**Task item**. Make an exact copy, from the records below, of the lines from the line containing "[(58,0),(60,2),(63,0),(67,0),(85,26),(121,0),(58,0)]" to the line containing "[(146,65),(157,81),(169,72),(158,57),(146,65)]", both lines included, excluding pictures.

**Material provided**.
==================================================
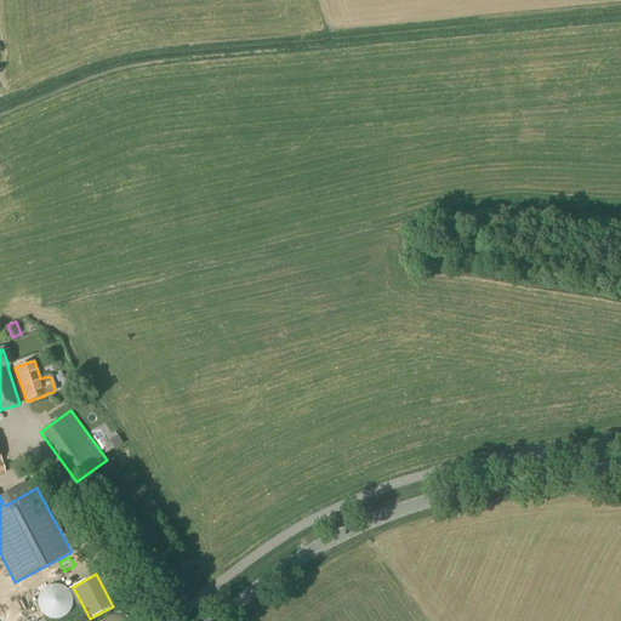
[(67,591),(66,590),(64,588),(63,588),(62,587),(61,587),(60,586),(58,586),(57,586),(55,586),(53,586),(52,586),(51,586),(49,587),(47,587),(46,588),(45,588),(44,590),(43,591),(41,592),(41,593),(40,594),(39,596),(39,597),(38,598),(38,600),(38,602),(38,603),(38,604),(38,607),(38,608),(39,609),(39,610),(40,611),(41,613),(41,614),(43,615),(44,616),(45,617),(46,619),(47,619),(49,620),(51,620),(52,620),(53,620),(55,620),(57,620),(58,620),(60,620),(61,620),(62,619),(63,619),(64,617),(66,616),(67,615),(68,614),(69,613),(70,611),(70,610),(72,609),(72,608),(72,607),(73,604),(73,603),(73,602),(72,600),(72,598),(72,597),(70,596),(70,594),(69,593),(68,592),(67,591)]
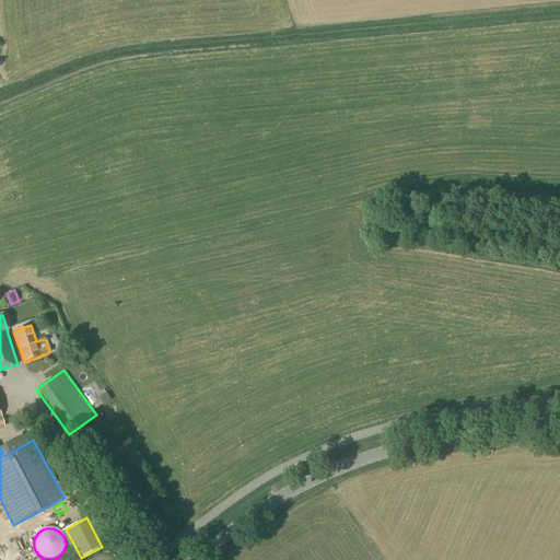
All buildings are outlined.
==================================================
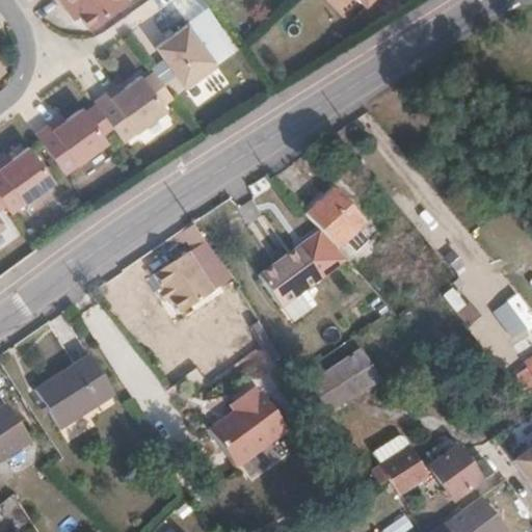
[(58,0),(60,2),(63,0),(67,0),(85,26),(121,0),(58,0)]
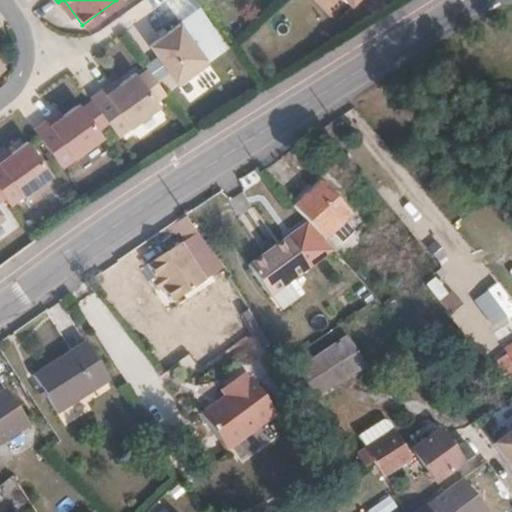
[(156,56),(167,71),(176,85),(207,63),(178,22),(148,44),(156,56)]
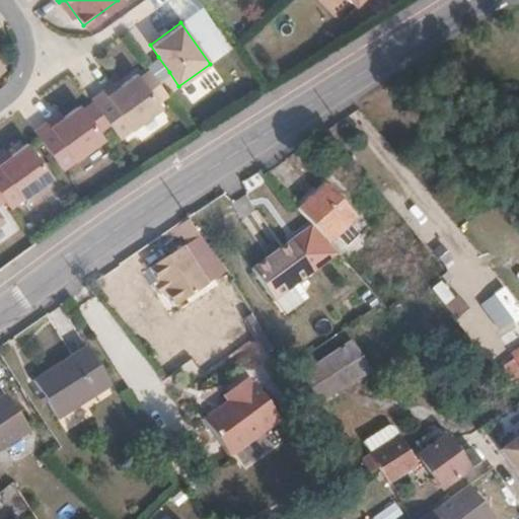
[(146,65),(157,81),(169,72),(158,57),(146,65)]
==================================================
**Response**.
[(58,0),(60,2),(63,0),(67,0),(85,26),(121,0),(58,0)]
[(156,56),(167,71),(176,85),(207,63),(178,22),(148,44),(156,56)]
[(146,65),(157,81),(169,72),(158,57),(146,65)]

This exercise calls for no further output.